The records below are to be copied exactly, with every picture left out.

__________

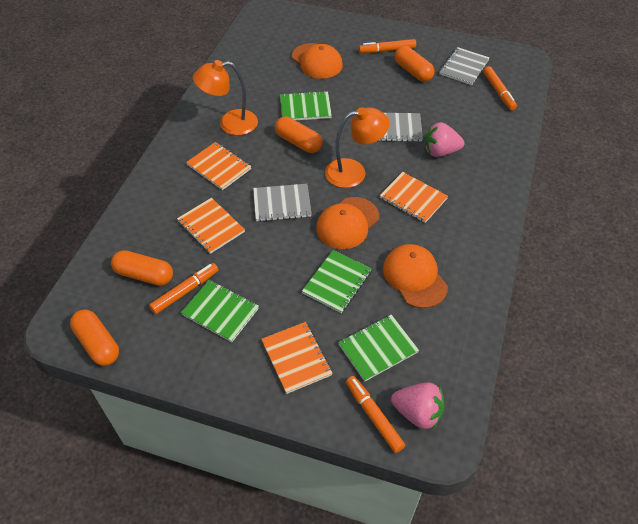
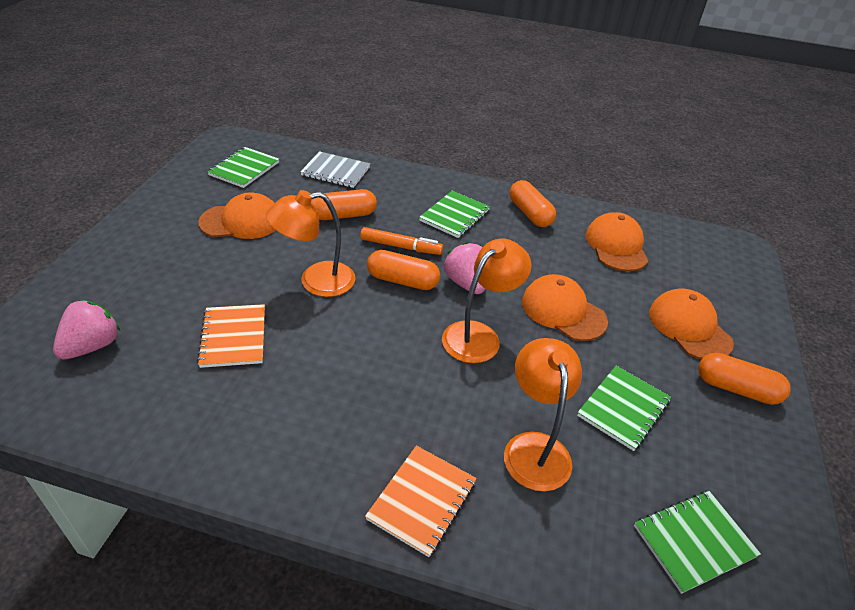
grey notebook: 3 -> 1
orange cap: 3 -> 4
orange lamp: 2 -> 3
orange marker: 4 -> 1
orange notebook: 4 -> 2

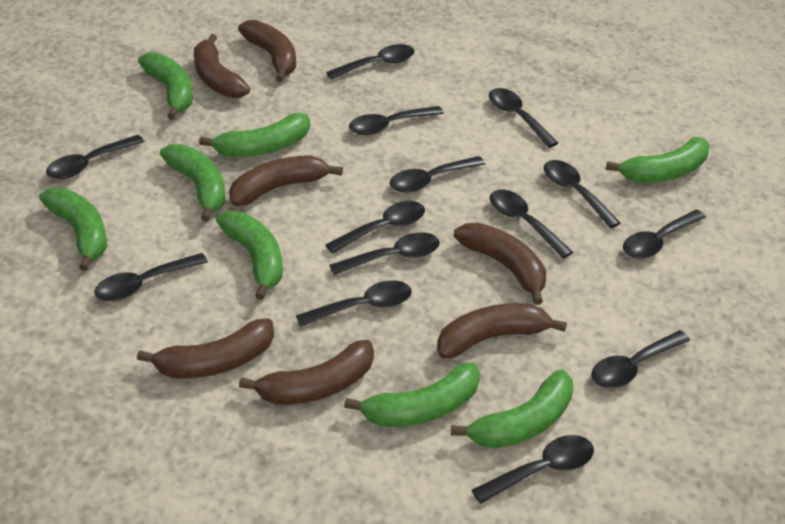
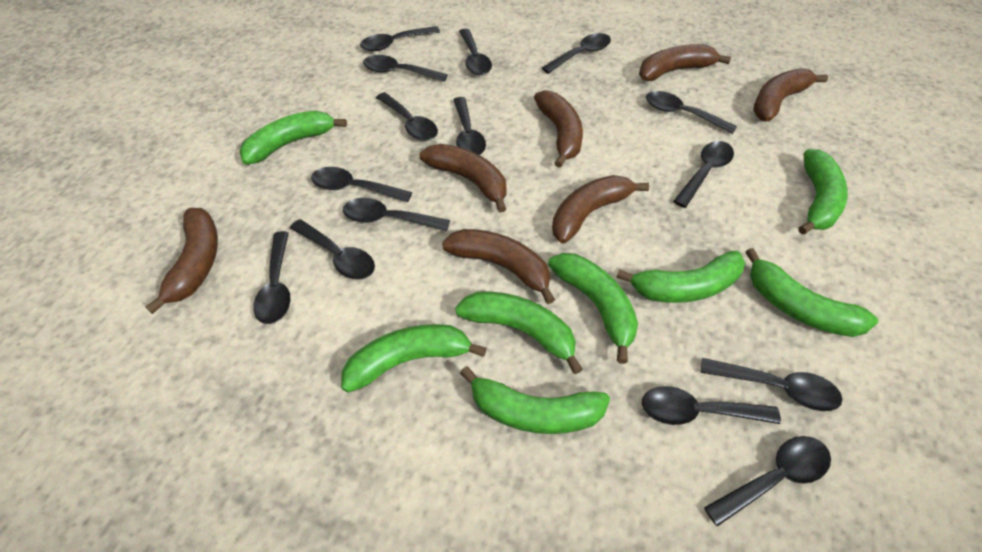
black spoon: 14 -> 15

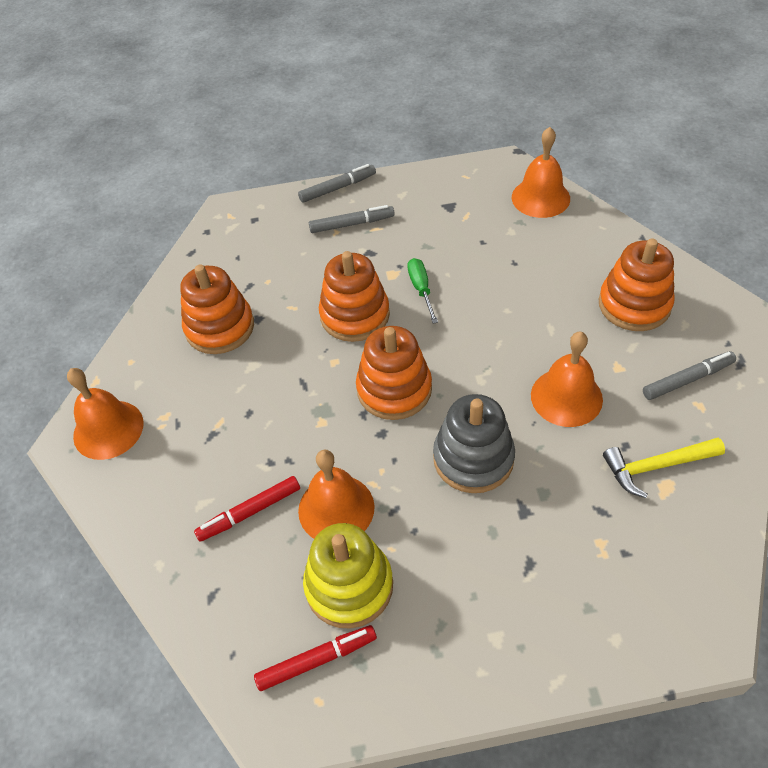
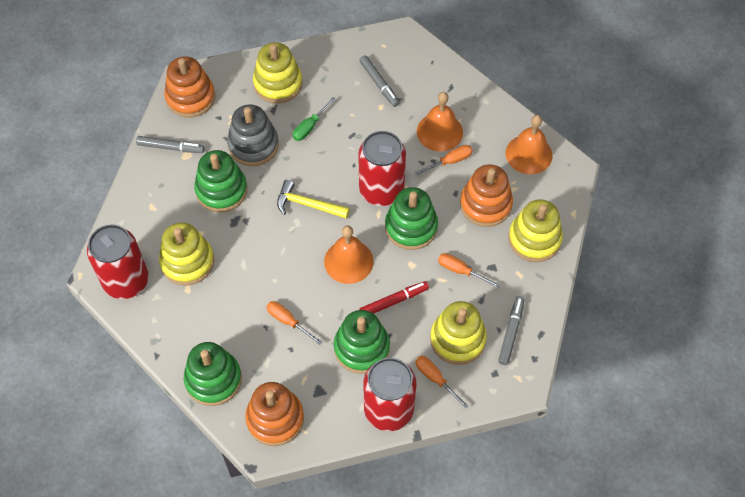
green stacking toy: 0 -> 4
orange bell: 4 -> 3
orange screwdriver: 0 -> 4
orange stacking toy: 4 -> 3
red can: 0 -> 3
red marker: 2 -> 1
yellow stacking toy: 1 -> 4

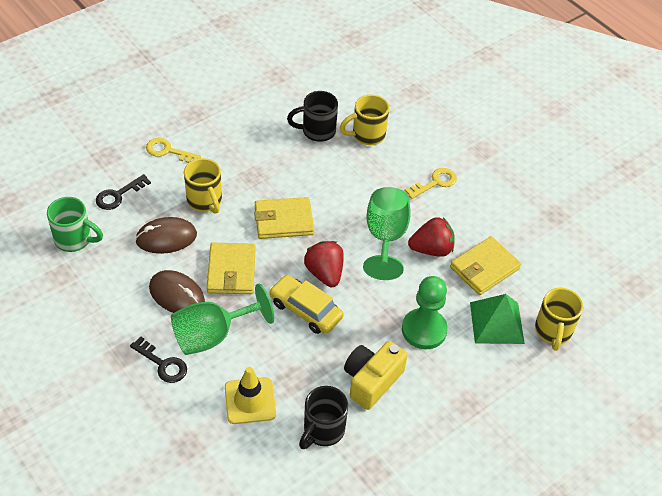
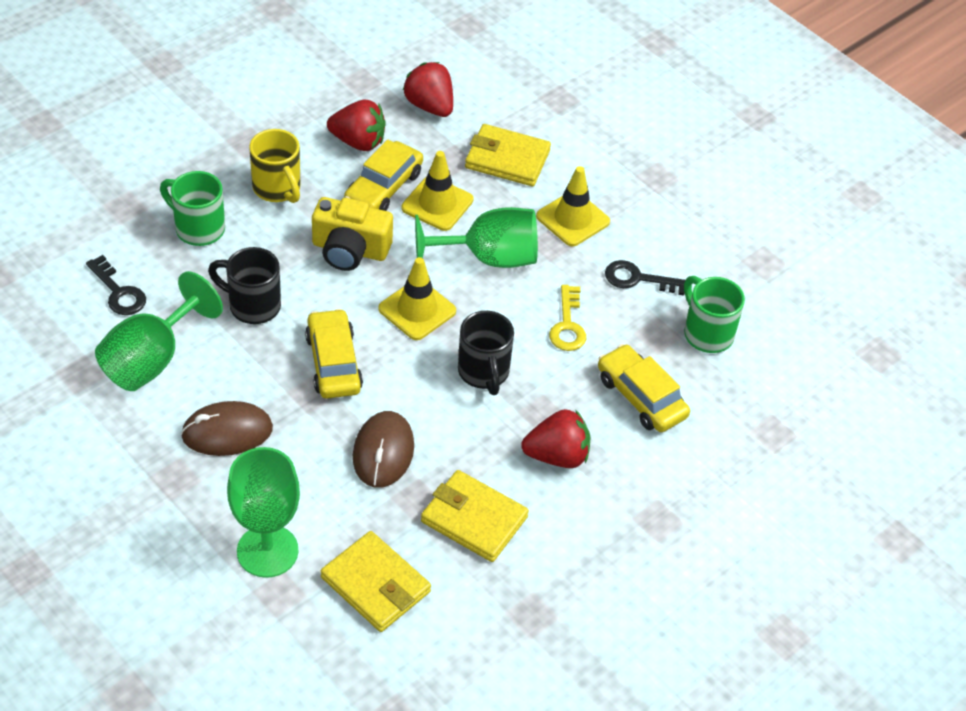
green goblet: 2 -> 3
green mug: 1 -> 2
green pawn: 1 -> 0
green pyramid: 1 -> 0
red strawberry: 2 -> 3
yellow car: 1 -> 3
yellow key: 2 -> 1
yellow mug: 3 -> 1
yellow traffic cone: 1 -> 3

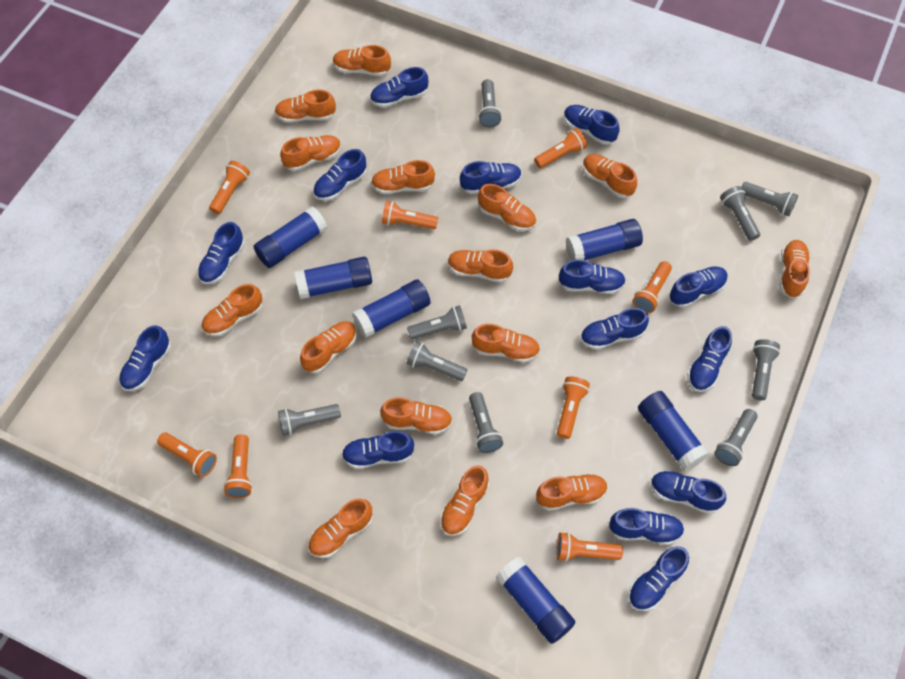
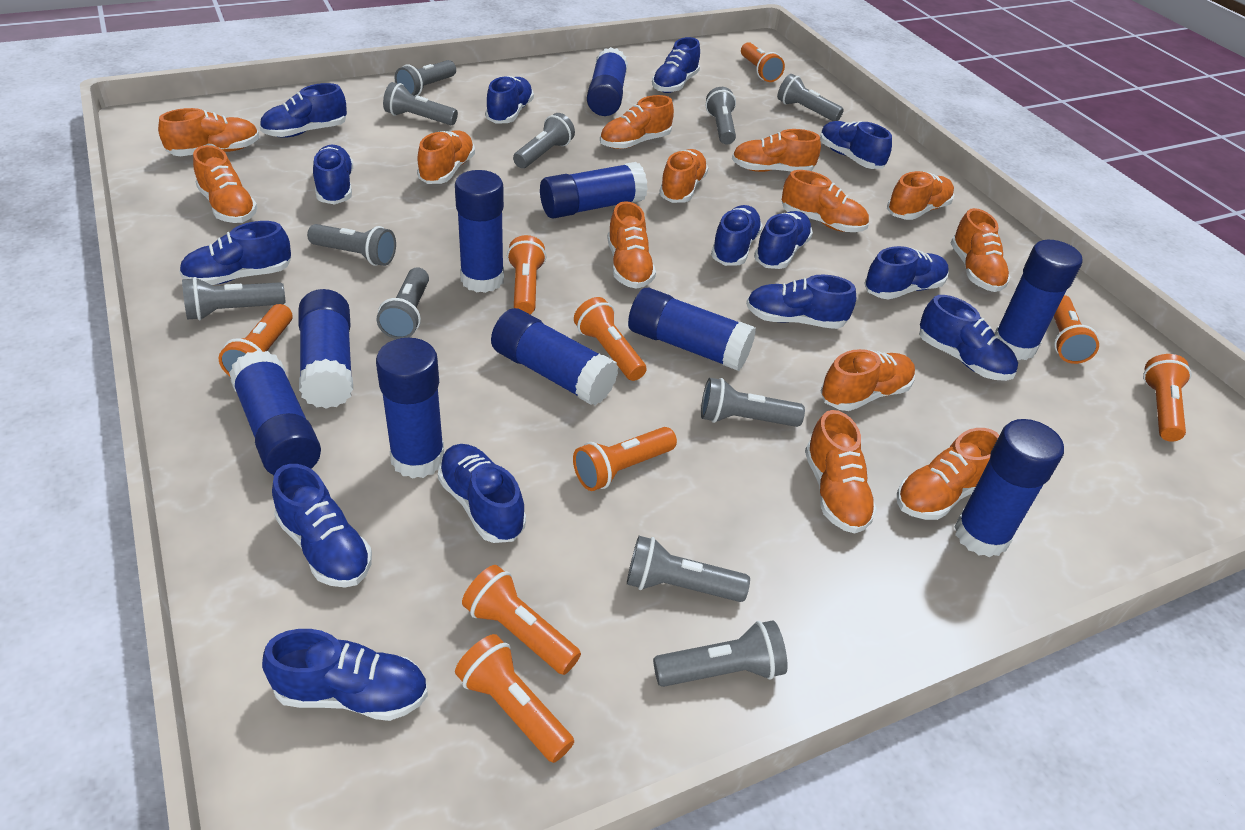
blue glue stick: 6 -> 10
grey flashlight: 9 -> 11
orange flashlight: 8 -> 9
orange shoe: 15 -> 13

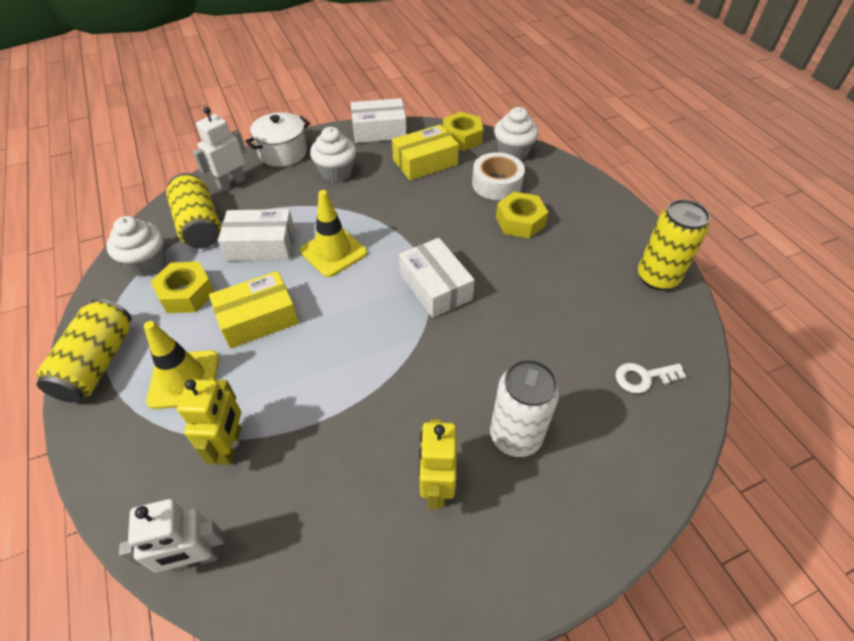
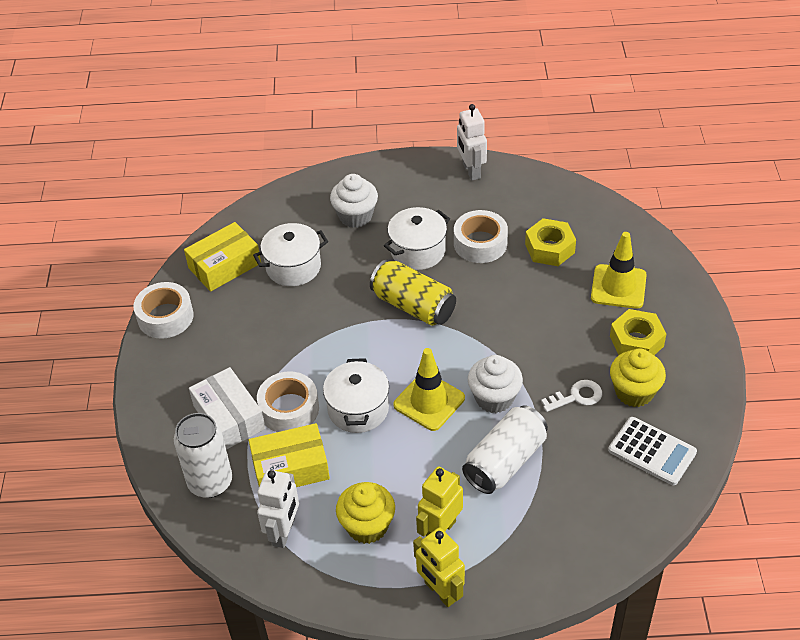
white box: 3 -> 1
white calculator: 0 -> 1
white can: 1 -> 2
white cupcake: 3 -> 2
white pot: 1 -> 3
white tape: 1 -> 3
yellow can: 3 -> 1
yellow cupcake: 0 -> 2
yellow nut: 3 -> 2

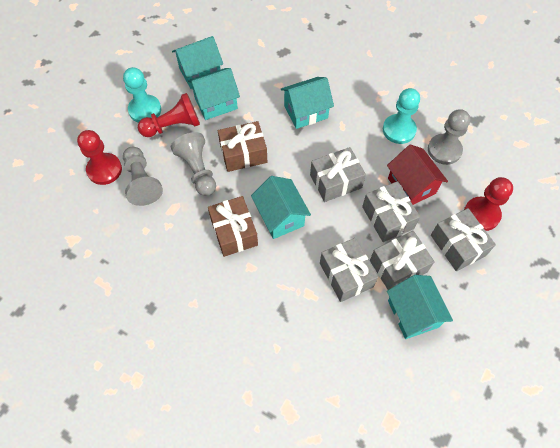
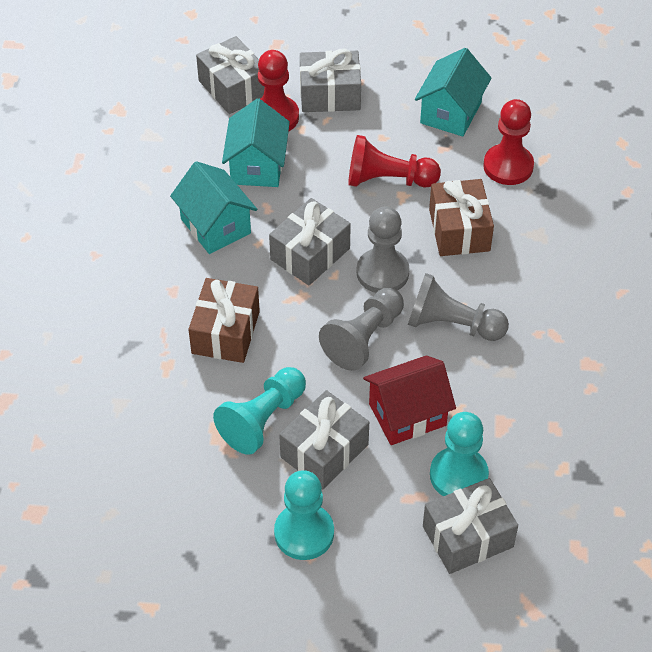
turquoise house: 5 -> 3
turquoise pawn: 2 -> 3

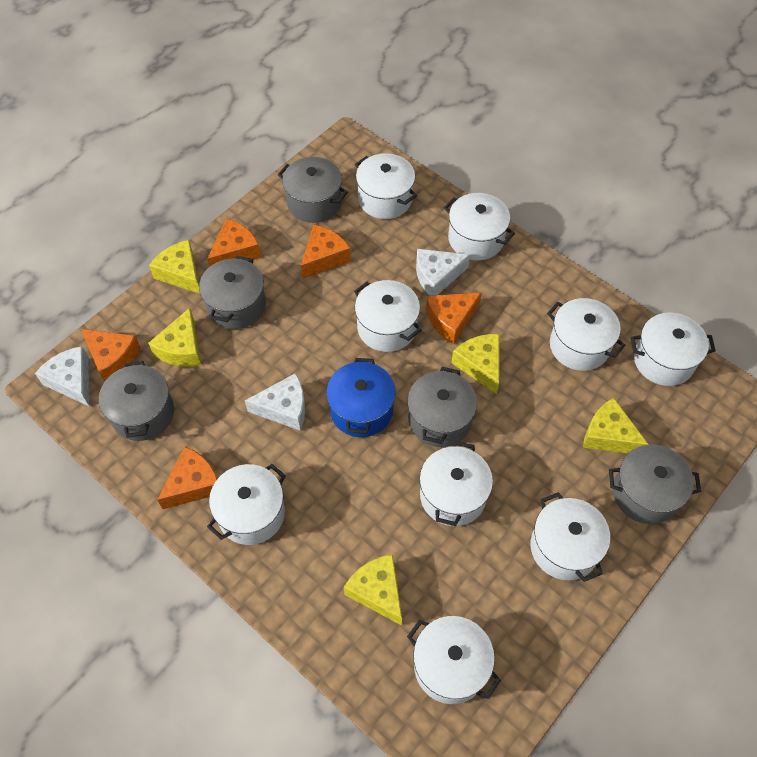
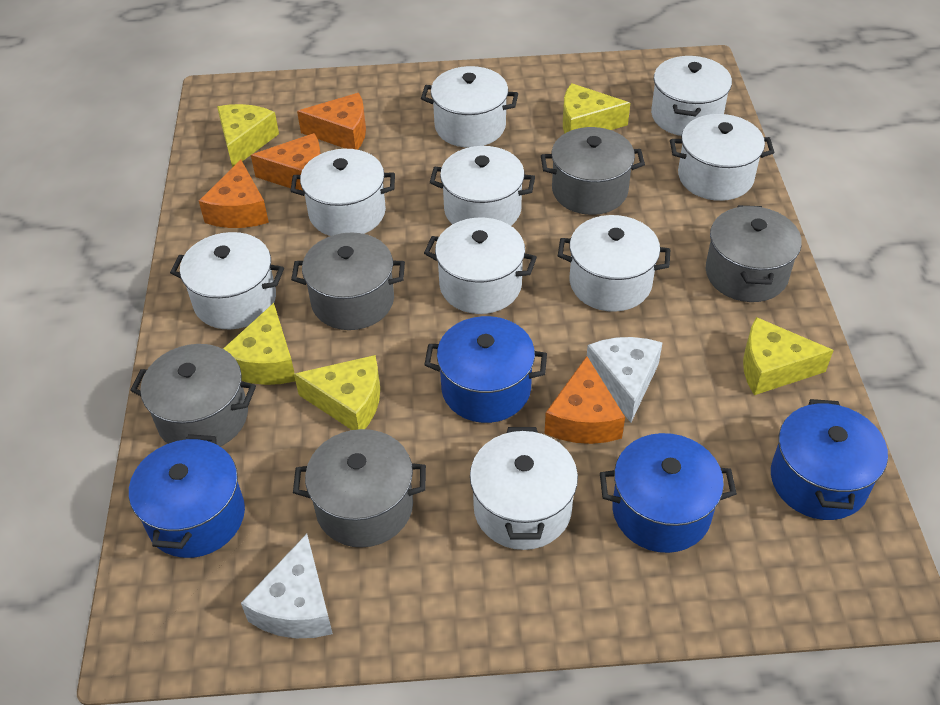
blue pot: 1 -> 4
orange cheese: 5 -> 4
white cheese: 3 -> 2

__________

▸ Response
grey notebook: 3 -> 1
orange cap: 3 -> 4
orange lamp: 2 -> 3
orange marker: 4 -> 1
orange notebook: 4 -> 2

black spoon: 14 -> 15

green stacking toy: 0 -> 4
orange bell: 4 -> 3
orange screwdriver: 0 -> 4
orange stacking toy: 4 -> 3
red can: 0 -> 3
red marker: 2 -> 1
yellow stacking toy: 1 -> 4

green goblet: 2 -> 3
green mug: 1 -> 2
green pawn: 1 -> 0
green pyramid: 1 -> 0
red strawberry: 2 -> 3
yellow car: 1 -> 3
yellow key: 2 -> 1
yellow mug: 3 -> 1
yellow traffic cone: 1 -> 3

blue glue stick: 6 -> 10
grey flashlight: 9 -> 11
orange flashlight: 8 -> 9
orange shoe: 15 -> 13

white box: 3 -> 1
white calculator: 0 -> 1
white can: 1 -> 2
white cupcake: 3 -> 2
white pot: 1 -> 3
white tape: 1 -> 3
yellow can: 3 -> 1
yellow cupcake: 0 -> 2
yellow nut: 3 -> 2

turquoise house: 5 -> 3
turquoise pawn: 2 -> 3

blue pot: 1 -> 4
orange cheese: 5 -> 4
white cheese: 3 -> 2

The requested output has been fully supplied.